- _The records_
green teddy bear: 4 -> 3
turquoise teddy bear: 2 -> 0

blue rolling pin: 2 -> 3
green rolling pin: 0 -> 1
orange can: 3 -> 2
* * *
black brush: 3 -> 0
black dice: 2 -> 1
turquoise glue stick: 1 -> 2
---
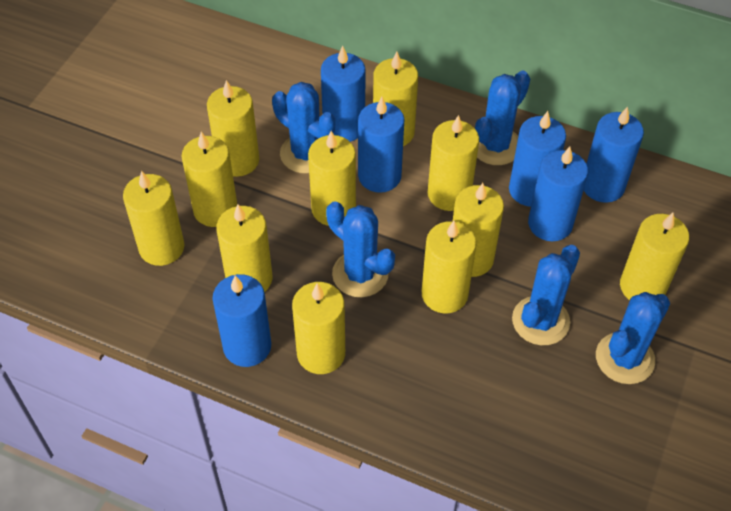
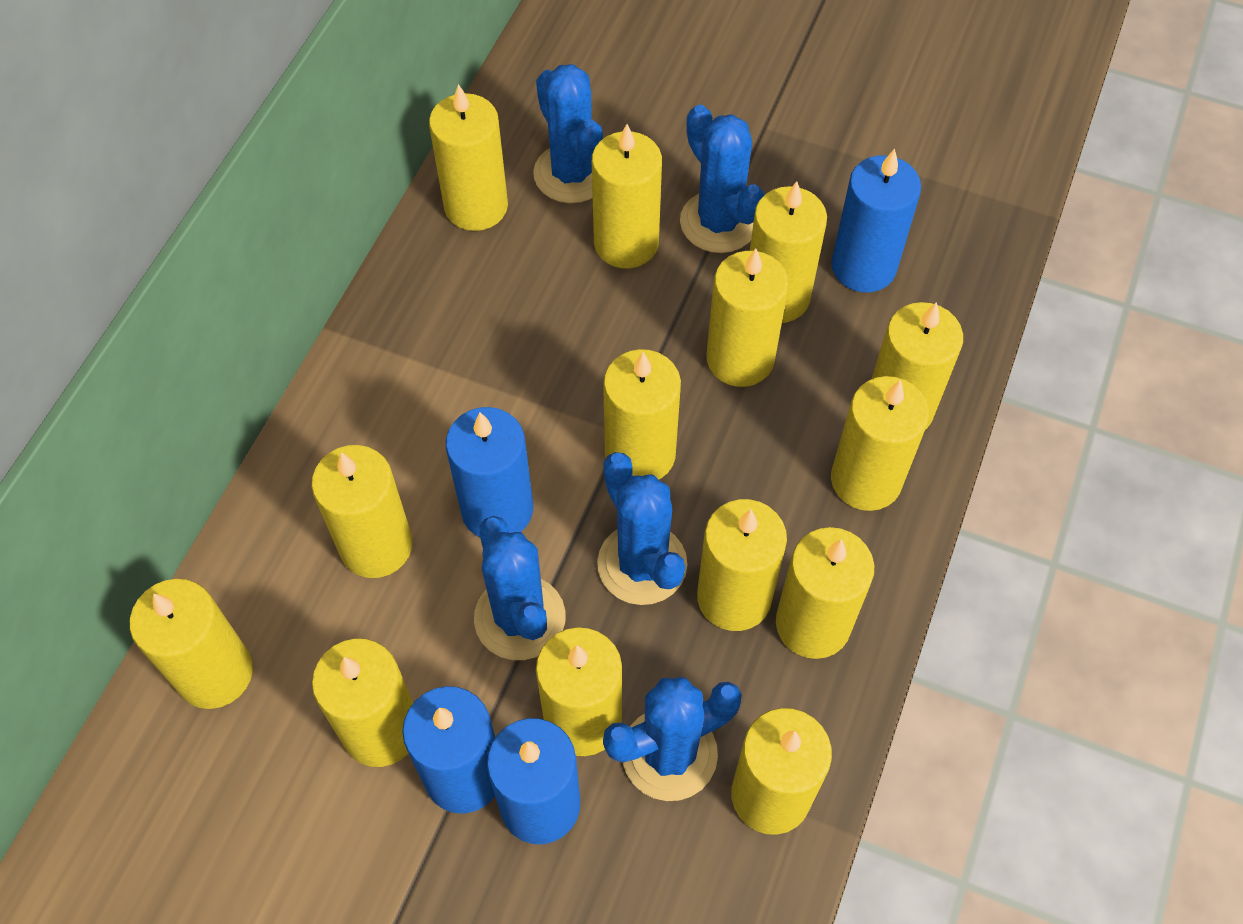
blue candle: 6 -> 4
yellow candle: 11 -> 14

- _Directions_
Whenever the string "teddy" appears on a line of the material, that line counts; report the count and nothing else.

- _Solution to the exercise_
2